» Task instructions
Copy out the lines beginning at the one with "gray star: (34, 77) -> (57, 90), size x1.6" and ending at the last line of the data, both included; pictures stay out.
◆ ◆ ◆
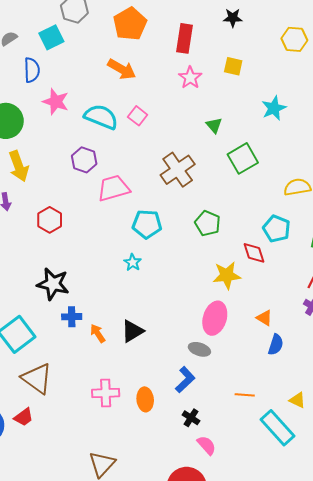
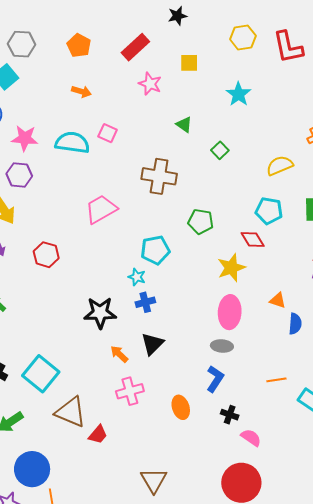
orange pentagon: (130, 24) -> (79, 46), size x0.7
red rectangle: (184, 38) -> (135, 47), turned 52
yellow hexagon: (294, 39) -> (243, 37), moved
orange arrow: (122, 69) -> (81, 91), size x0.7
green square: (243, 158) -> (220, 150), size x0.6
purple hexagon: (84, 160) -> (19, 175), moved
brown cross: (178, 170) -> (159, 176), turned -32
cyan pentagon: (147, 224) -> (155, 250), moved
black star: (53, 284) -> (100, 313), moved
blue cross: (72, 317) -> (145, 302), moved
pink cross: (106, 393) -> (130, 391), moved
red trapezoid: (24, 417) -> (98, 435), moved

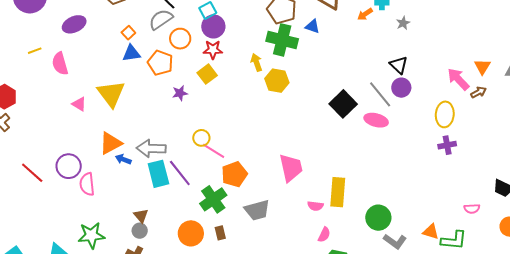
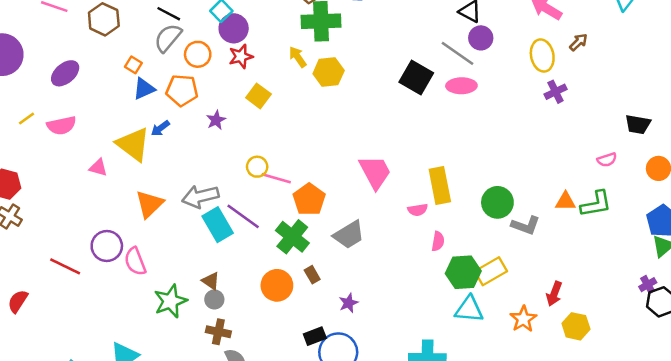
pink semicircle: (60, 64) -> (61, 125), turned -70
yellow square: (207, 74) -> (258, 96), moved
brown arrow: (478, 92) -> (578, 42), moved
blue arrow: (123, 159) -> (160, 128), moved, turned -42
green star: (91, 235) -> (170, 301), moved

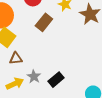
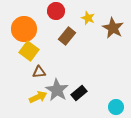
gray star: (34, 77) -> (57, 90), size x1.6

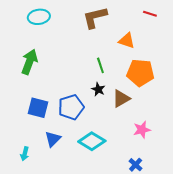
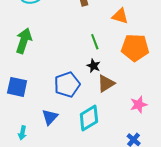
brown triangle: (121, 99) -> (106, 83), moved
blue square: (38, 108) -> (17, 87), moved
cyan diamond: (92, 141) -> (89, 118), turned -60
◆ ◆ ◆
» Response to this exercise
gray star: (34, 77) -> (57, 90), size x1.6

brown triangle: (121, 99) -> (106, 83), moved
blue square: (38, 108) -> (17, 87), moved
cyan diamond: (92, 141) -> (89, 118), turned -60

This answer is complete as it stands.